* **Work task**
Return all of the data below verbatim and exclude every picture.

(Data provided)

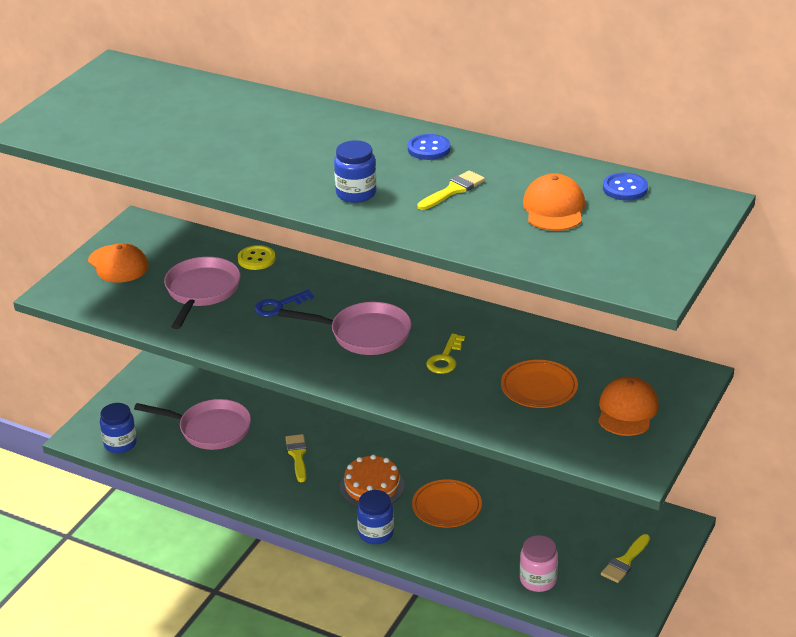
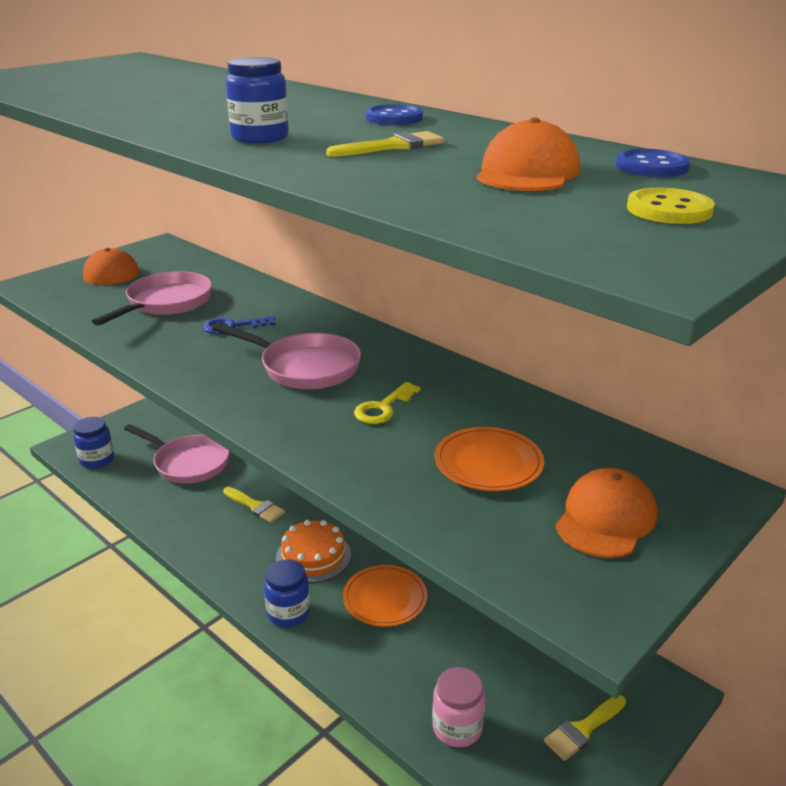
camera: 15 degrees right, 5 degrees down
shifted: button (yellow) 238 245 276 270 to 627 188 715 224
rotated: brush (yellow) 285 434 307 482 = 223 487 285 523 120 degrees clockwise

(End Data provided)

* **Task output**
camera: 15 degrees right, 5 degrees down
shifted: button (yellow) 238 245 276 270 to 627 188 715 224
rotated: brush (yellow) 285 434 307 482 = 223 487 285 523 120 degrees clockwise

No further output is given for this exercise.